» **Data provided**:
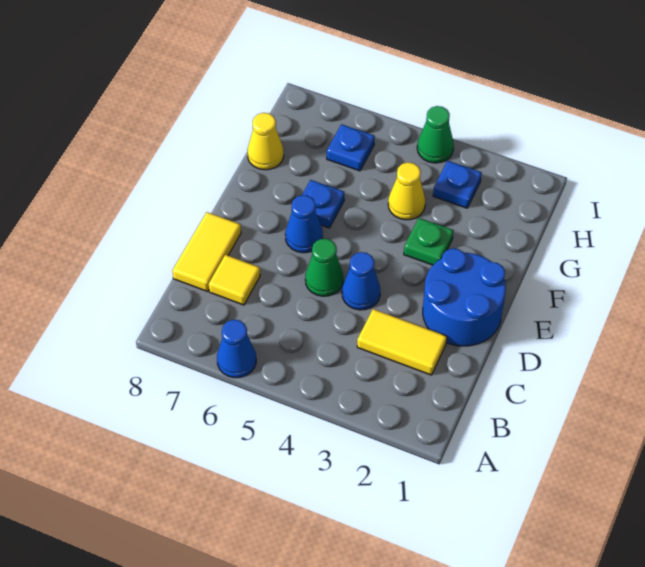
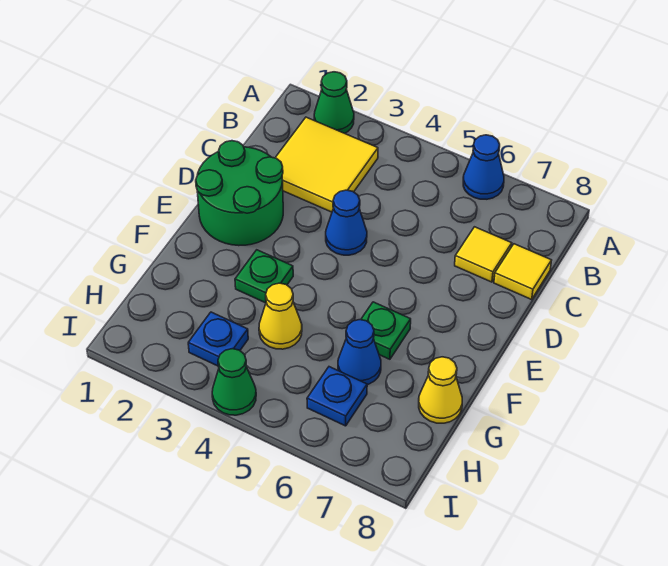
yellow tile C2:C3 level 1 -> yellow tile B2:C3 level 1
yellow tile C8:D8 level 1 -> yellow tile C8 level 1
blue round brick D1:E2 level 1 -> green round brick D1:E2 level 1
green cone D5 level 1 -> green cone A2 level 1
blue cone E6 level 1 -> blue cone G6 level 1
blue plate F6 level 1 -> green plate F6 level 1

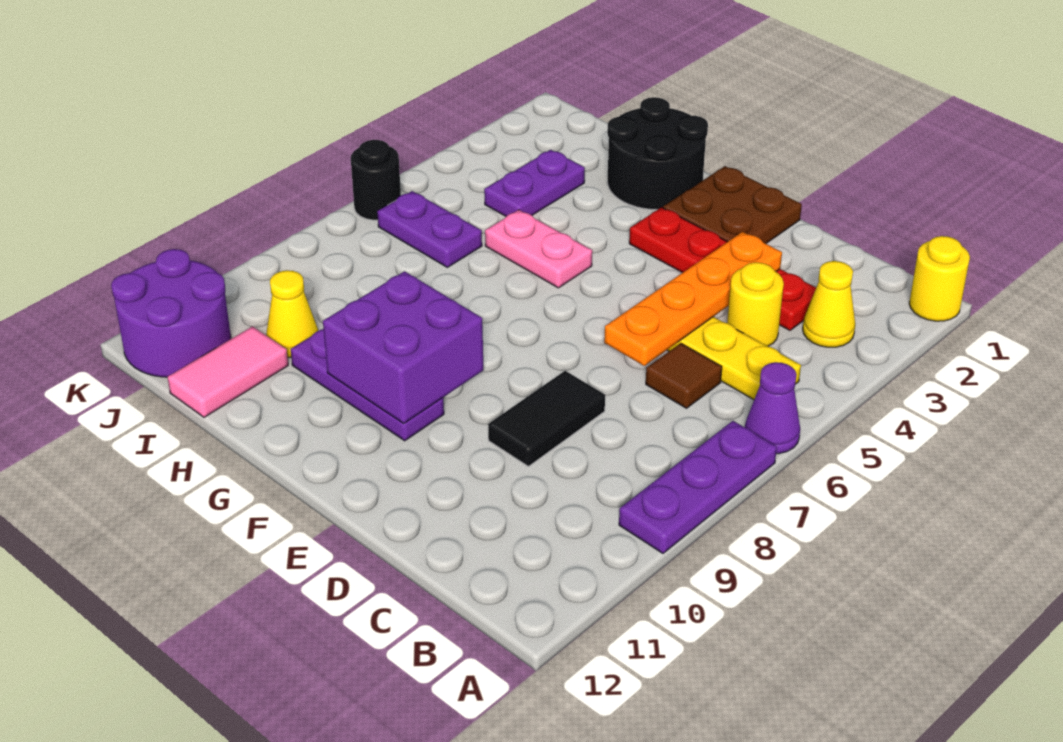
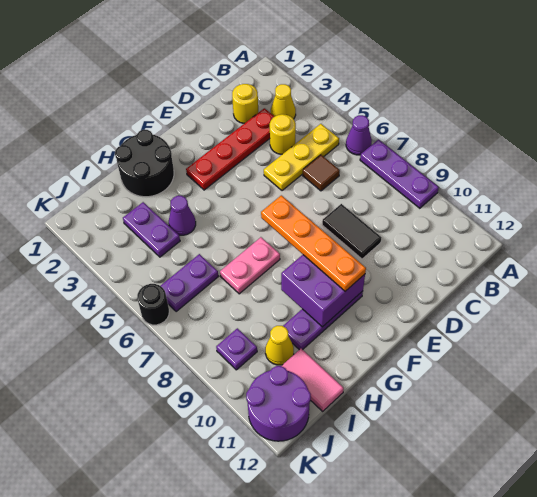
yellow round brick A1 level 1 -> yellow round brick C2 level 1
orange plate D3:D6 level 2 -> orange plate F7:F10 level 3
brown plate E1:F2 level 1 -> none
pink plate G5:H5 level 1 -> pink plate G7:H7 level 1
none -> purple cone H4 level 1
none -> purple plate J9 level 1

» **Problem requirements**:
Starting with the line that holds "brown plate E1:F2 level 1 -> none", copy every line through the end of the data above. Reproduce them exactly, with no other material.

» **Finished task**:
brown plate E1:F2 level 1 -> none
pink plate G5:H5 level 1 -> pink plate G7:H7 level 1
none -> purple cone H4 level 1
none -> purple plate J9 level 1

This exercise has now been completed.